**To do:** Reproduce the material below line for line, changing no character.

**Source material:**

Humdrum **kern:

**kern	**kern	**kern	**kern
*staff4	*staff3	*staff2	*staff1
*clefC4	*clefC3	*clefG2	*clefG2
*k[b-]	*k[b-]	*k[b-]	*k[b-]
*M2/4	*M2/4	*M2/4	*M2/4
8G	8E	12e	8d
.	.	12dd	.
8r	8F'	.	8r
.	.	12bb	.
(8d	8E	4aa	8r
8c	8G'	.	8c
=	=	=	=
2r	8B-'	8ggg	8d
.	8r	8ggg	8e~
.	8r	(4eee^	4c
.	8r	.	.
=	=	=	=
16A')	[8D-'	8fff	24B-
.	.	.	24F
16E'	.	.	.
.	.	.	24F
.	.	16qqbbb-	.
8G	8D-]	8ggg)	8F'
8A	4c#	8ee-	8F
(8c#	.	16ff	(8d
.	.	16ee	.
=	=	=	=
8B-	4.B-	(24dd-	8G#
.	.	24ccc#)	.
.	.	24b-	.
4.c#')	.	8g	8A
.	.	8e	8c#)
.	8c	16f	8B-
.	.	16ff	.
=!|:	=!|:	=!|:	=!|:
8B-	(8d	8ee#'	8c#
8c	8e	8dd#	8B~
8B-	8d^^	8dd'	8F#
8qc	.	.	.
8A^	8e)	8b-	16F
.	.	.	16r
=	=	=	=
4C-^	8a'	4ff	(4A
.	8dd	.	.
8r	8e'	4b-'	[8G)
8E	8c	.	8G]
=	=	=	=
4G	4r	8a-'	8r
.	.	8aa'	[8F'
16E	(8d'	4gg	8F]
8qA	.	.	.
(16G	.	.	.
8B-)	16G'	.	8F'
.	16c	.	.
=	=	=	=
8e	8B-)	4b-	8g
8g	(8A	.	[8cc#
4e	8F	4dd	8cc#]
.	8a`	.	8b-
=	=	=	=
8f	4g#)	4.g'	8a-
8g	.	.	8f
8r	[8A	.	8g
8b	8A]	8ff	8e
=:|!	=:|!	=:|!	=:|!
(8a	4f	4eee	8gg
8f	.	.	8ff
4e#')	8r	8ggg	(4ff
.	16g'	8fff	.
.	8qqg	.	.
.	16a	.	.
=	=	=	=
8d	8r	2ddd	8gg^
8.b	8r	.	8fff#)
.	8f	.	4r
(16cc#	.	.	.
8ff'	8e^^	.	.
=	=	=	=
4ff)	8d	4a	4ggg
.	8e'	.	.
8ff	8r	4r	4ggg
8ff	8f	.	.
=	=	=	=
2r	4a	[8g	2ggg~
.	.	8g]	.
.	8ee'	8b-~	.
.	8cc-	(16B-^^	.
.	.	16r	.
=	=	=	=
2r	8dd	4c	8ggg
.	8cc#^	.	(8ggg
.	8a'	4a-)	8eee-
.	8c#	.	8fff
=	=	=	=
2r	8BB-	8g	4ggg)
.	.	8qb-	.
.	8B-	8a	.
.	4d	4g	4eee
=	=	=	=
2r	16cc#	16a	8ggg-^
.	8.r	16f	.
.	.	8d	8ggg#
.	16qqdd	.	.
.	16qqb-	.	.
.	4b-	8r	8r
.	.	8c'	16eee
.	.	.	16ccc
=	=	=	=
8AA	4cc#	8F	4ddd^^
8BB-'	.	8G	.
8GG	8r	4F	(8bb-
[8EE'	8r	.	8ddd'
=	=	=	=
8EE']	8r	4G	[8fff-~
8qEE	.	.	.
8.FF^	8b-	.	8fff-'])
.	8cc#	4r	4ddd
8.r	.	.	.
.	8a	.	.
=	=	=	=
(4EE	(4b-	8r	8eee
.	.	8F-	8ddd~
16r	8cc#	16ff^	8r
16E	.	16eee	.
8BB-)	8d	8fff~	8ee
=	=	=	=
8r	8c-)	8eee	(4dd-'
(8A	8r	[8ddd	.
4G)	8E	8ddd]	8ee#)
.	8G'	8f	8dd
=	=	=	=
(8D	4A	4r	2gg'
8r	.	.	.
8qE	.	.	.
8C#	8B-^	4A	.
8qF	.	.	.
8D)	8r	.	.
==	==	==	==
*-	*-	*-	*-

**Full answer:**
Humdrum **kern:

**kern	**kern	**kern	**kern
*staff4	*staff3	*staff2	*staff1
*clefC4	*clefC3	*clefG2	*clefG2
*k[b-]	*k[b-]	*k[b-]	*k[b-]
*M2/4	*M2/4	*M2/4	*M2/4
8G	8E	12e	8d
.	.	12dd	.
8r	8F'	.	8r
.	.	12bb	.
(8d	8E	4aa	8r
8c	8G'	.	8c
=	=	=	=
2r	8B-'	8ggg	8d
.	8r	8ggg	8e~
.	8r	(4eee^	4c
.	8r	.	.
=	=	=	=
16A')	[8D-'	8fff	24B-
.	.	.	24F
16E'	.	.	.
.	.	.	24F
.	.	16qqbbb-	.
8G	8D-]	8ggg)	8F'
8A	4c#	8ee-	8F
(8c#	.	16ff	(8d
.	.	16ee	.
=	=	=	=
8B-	4.B-	(24dd-	8G#
.	.	24ccc#)	.
.	.	24b-	.
4.c#')	.	8g	8A
.	.	8e	8c#)
.	8c	16f	8B-
.	.	16ff	.
=!|:	=!|:	=!|:	=!|:
8B-	(8d	8ee#'	8c#
8c	8e	8dd#	8B~
8B-	8d^^	8dd'	8F#
8qc	.	.	.
8A^	8e)	8b-	16F
.	.	.	16r
=	=	=	=
4C-^	8a'	4ff	(4A
.	8dd	.	.
8r	8e'	4b-'	[8G)
8E	8c	.	8G]
=	=	=	=
4G	4r	8a-'	8r
.	.	8aa'	[8F'
16E	(8d'	4gg	8F]
8qA	.	.	.
(16G	.	.	.
8B-)	16G'	.	8F'
.	16c	.	.
=	=	=	=
8e	8B-)	4b-	8g
8g	(8A	.	[8cc#
4e	8F	4dd	8cc#]
.	8a`	.	8b-
=	=	=	=
8f	4g#)	4.g'	8a-
8g	.	.	8f
8r	[8A	.	8g
8b	8A]	8ff	8e
=:|!	=:|!	=:|!	=:|!
(8a	4f	4eee	8gg
8f	.	.	8ff
4e#')	8r	8ggg	(4ff
.	16g'	8fff	.
.	8qqg	.	.
.	16a	.	.
=	=	=	=
8d	8r	2ddd	8gg^
8.b	8r	.	8fff#)
.	8f	.	4r
(16cc#	.	.	.
8ff'	8e^^	.	.
=	=	=	=
4ff)	8d	4a	4ggg
.	8e'	.	.
8ff	8r	4r	4ggg
8ff	8f	.	.
=	=	=	=
2r	4a	[8g	2ggg~
.	.	8g]	.
.	8ee'	8b-~	.
.	8cc-	(16B-^^	.
.	.	16r	.
=	=	=	=
2r	8dd	4c	8ggg
.	8cc#^	.	(8ggg
.	8a'	4a-)	8eee-
.	8c#	.	8fff
=	=	=	=
2r	8BB-	8g	4ggg)
.	.	8qb-	.
.	8B-	8a	.
.	4d	4g	4eee
=	=	=	=
2r	16cc#	16a	8ggg-^
.	8.r	16f	.
.	.	8d	8ggg#
.	16qqdd	.	.
.	16qqb-	.	.
.	4b-	8r	8r
.	.	8c'	16eee
.	.	.	16ccc
=	=	=	=
8AA	4cc#	8F	4ddd^^
8BB-'	.	8G	.
8GG	8r	4F	(8bb-
[8EE'	8r	.	8ddd'
=	=	=	=
8EE']	8r	4G	[8fff-~
8qEE	.	.	.
8.FF^	8b-	.	8fff-'])
.	8cc#	4r	4ddd
8.r	.	.	.
.	8a	.	.
=	=	=	=
(4EE	(4b-	8r	8eee
.	.	8F-	8ddd~
16r	8cc#	16ff^	8r
16E	.	16eee	.
8BB-)	8d	8fff~	8ee
=	=	=	=
8r	8c-)	8eee	(4dd-'
(8A	8r	[8ddd	.
4G)	8E	8ddd]	8ee#)
.	8G'	8f	8dd
=	=	=	=
(8D	4A	4r	2gg'
8r	.	.	.
8qE	.	.	.
8C#	8B-^	4A	.
8qF	.	.	.
8D)	8r	.	.
==	==	==	==
*-	*-	*-	*-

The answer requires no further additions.